** Task requirements **
Start at the line with "none -> blue brick I8 level 1" in the records below, stop at the line with "brown brick N8:N9", and return every line in that span exactly, the two end lines included.

** Available data **
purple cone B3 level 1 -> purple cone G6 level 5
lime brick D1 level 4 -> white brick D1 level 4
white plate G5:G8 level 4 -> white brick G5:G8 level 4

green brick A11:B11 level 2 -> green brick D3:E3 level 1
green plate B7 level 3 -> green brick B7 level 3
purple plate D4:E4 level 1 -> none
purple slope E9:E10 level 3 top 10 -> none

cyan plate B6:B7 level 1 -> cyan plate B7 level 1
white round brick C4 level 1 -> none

==

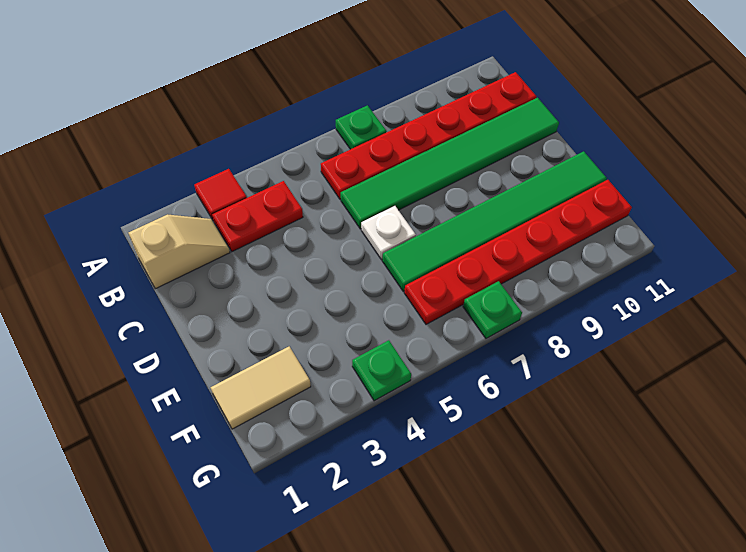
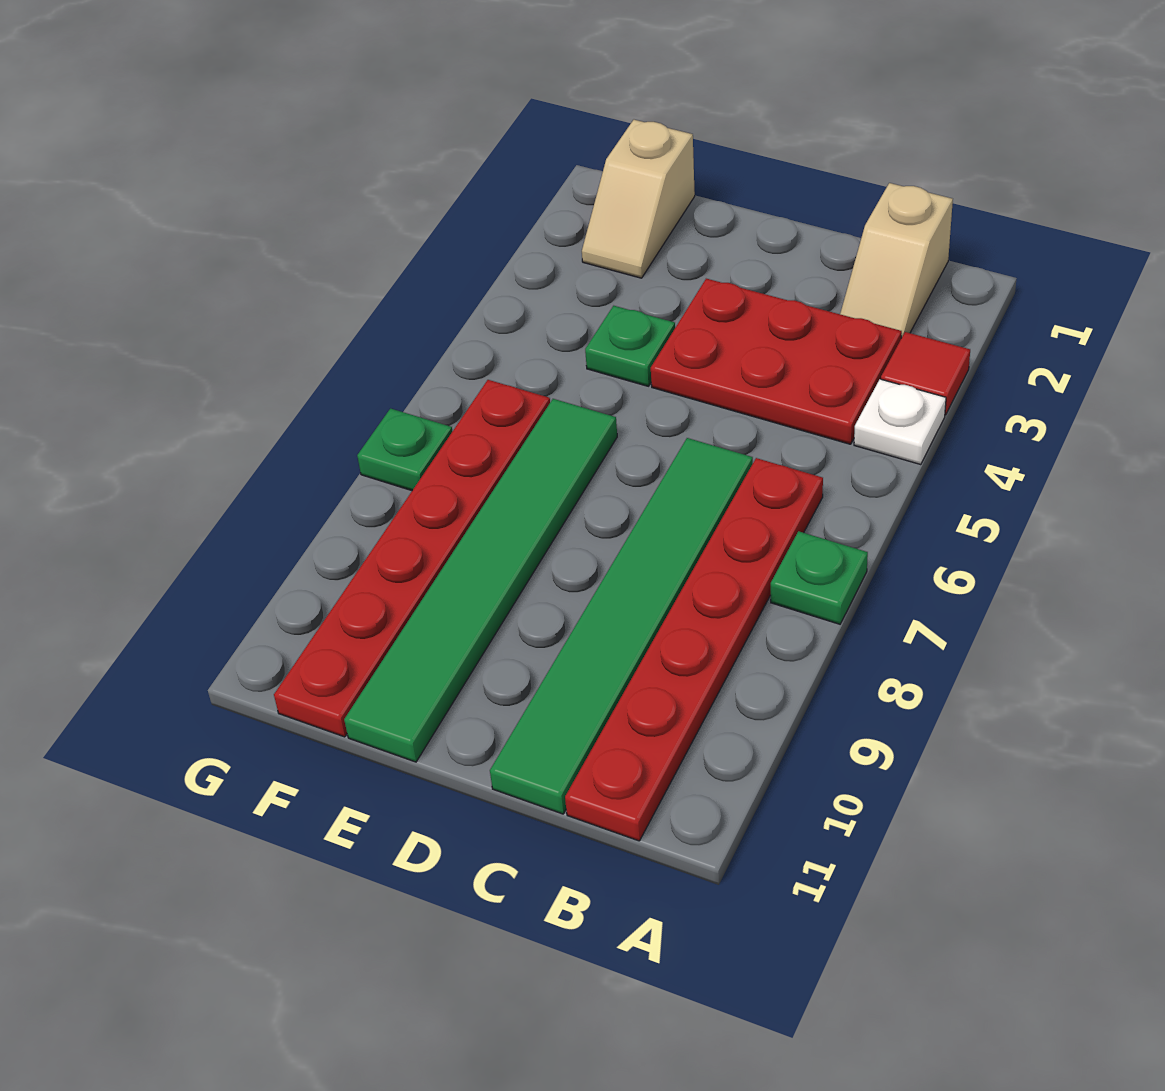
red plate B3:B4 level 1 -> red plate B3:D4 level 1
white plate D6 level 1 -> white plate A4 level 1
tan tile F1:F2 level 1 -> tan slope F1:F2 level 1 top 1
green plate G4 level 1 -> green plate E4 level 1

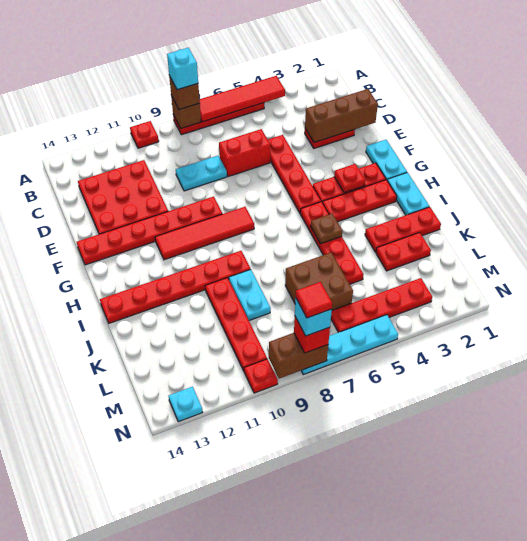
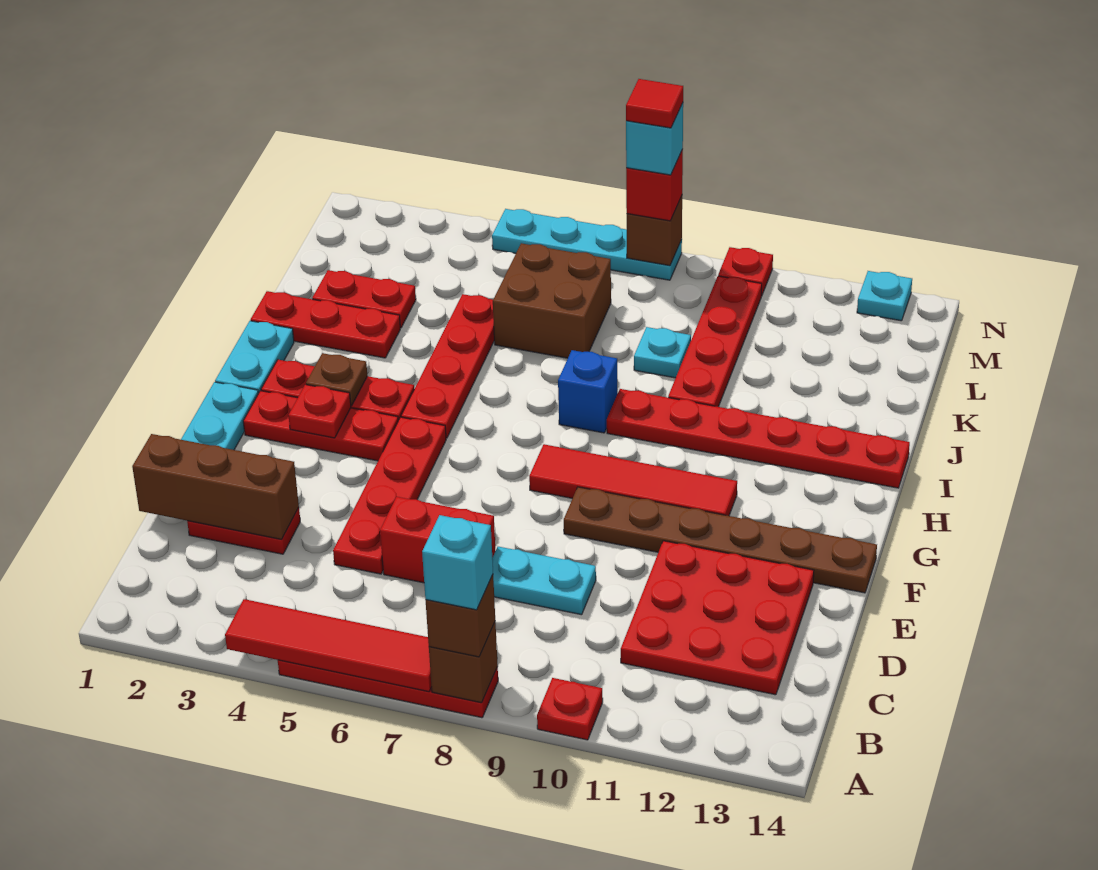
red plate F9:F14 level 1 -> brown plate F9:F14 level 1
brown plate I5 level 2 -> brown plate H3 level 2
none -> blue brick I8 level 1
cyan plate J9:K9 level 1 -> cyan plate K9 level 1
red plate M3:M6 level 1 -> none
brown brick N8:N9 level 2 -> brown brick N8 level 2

** Exercise result **
none -> blue brick I8 level 1
cyan plate J9:K9 level 1 -> cyan plate K9 level 1
red plate M3:M6 level 1 -> none
brown brick N8:N9 level 2 -> brown brick N8 level 2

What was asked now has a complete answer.